(Records from a collection)
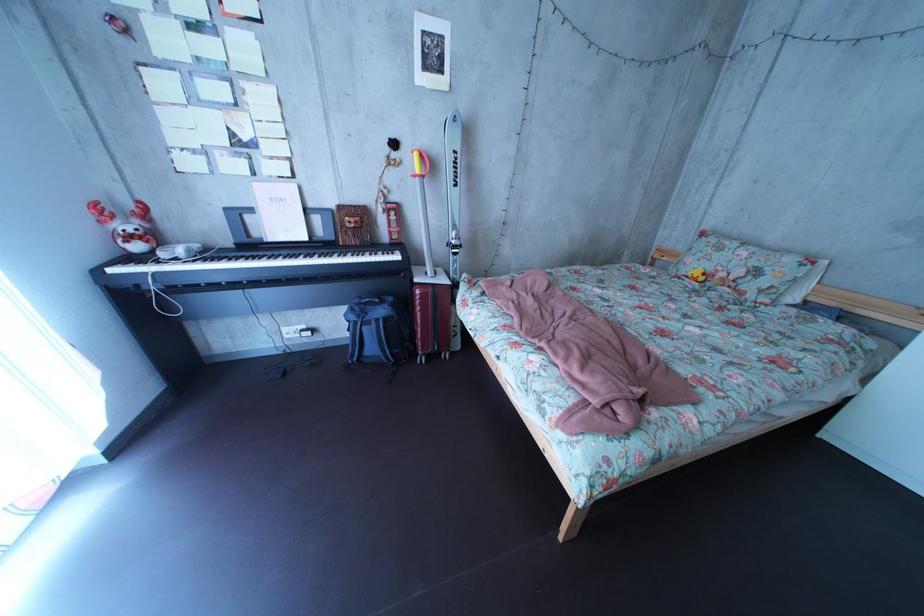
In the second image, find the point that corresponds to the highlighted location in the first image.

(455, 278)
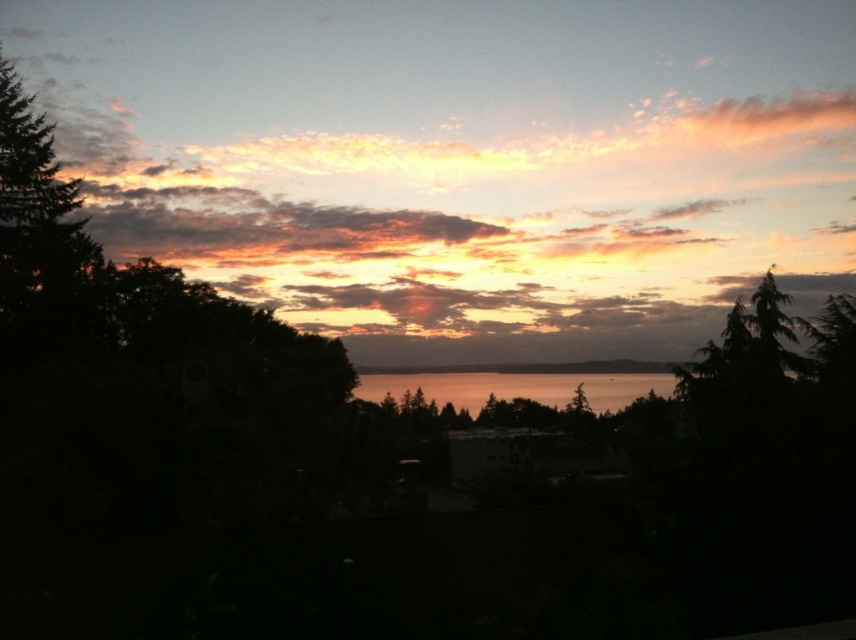
What do you see at coordinates (468, 198) in the screenshot? The height and width of the screenshot is (640, 856). I see `cloudy sky at upper center` at bounding box center [468, 198].

Between cloudy sky at upper center and shiny metallic water at center, which one has less height?

shiny metallic water at center is shorter.

Is point (57, 61) farther from camera compared to point (605, 403)?

Yes, point (57, 61) is farther from viewer.

You are a GUI agent. You are given a task and a screenshot of the screen. Output one action in this format:
    pyautogui.click(x=<x>, y=<y>)
    Task: Click on the cloudy sky at upper center
    Image resolution: width=856 pixels, height=640 pixels.
    Given the screenshot: What is the action you would take?
    tap(468, 198)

EXERCISE DETAILS:
Update the records above by replacing every "cloudy sky at upper center" with "overcast sky at upper center", changing nothing else. Write out all the records again without the pictures.

EXERCISE OUTPUT:
In the second image, find the point that corresponds to the highlighted location in the first image.

(455, 278)
What do you see at coordinates (468, 198) in the screenshot? The height and width of the screenshot is (640, 856). I see `overcast sky at upper center` at bounding box center [468, 198].

Between overcast sky at upper center and shiny metallic water at center, which one has less height?

shiny metallic water at center is shorter.

Is point (57, 61) farther from camera compared to point (605, 403)?

Yes, point (57, 61) is farther from viewer.

You are a GUI agent. You are given a task and a screenshot of the screen. Output one action in this format:
    pyautogui.click(x=<x>, y=<y>)
    Task: Click on the overcast sky at upper center
    Image resolution: width=856 pixels, height=640 pixels.
    Given the screenshot: What is the action you would take?
    tap(468, 198)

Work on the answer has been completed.